▶ _Listed entries_:
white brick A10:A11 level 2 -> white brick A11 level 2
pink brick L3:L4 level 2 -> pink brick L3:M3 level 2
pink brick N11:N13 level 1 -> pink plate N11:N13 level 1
---
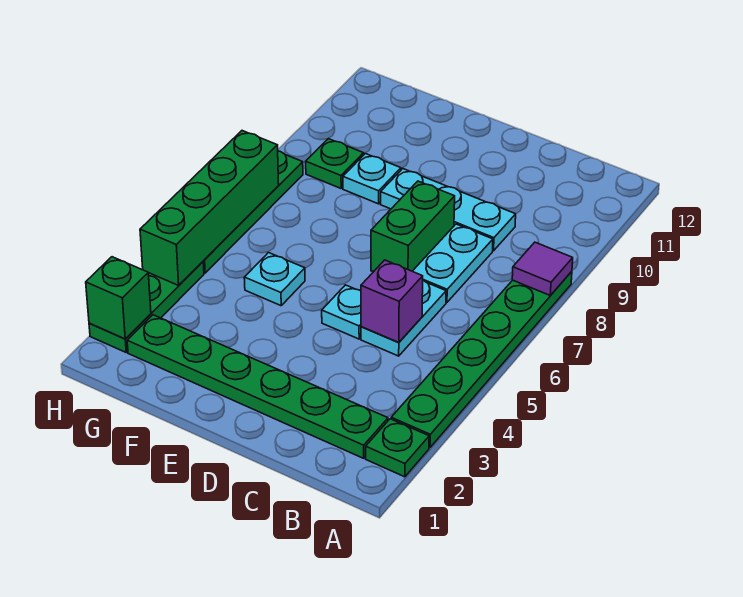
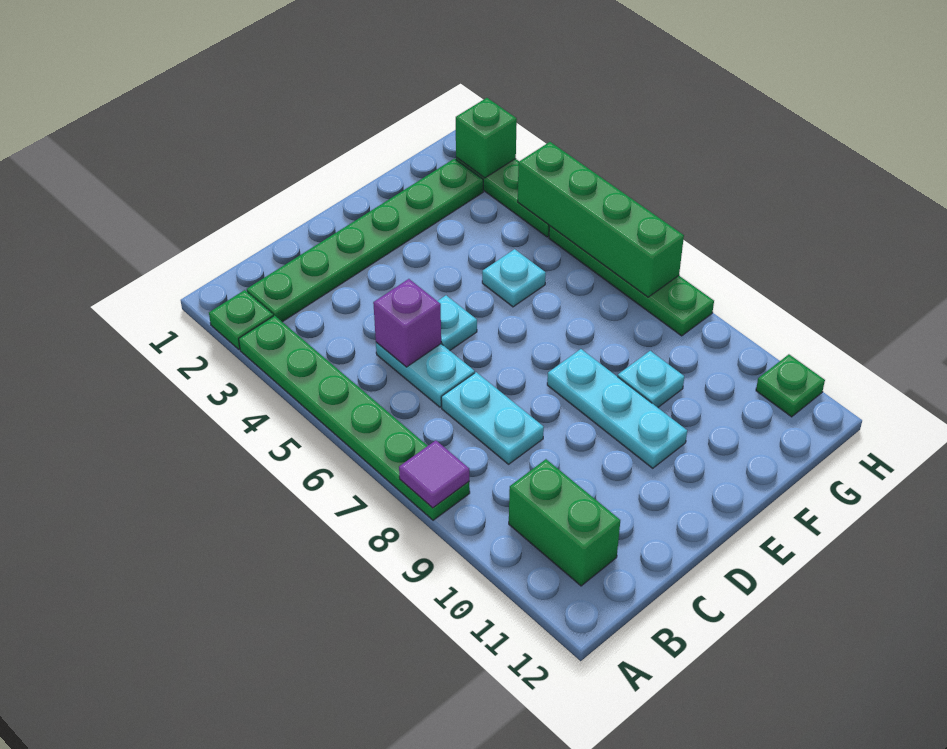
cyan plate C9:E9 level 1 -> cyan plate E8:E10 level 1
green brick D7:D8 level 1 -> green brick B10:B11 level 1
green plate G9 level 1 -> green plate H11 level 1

▶ _Your assignment_: In the data above, find the line with "white brick A10:A11" and the line with "pink brick N11:N13". Retype both, plus every line between them, exactly.

▶ _Exercise solution_:
white brick A10:A11 level 2 -> white brick A11 level 2
pink brick L3:L4 level 2 -> pink brick L3:M3 level 2
pink brick N11:N13 level 1 -> pink plate N11:N13 level 1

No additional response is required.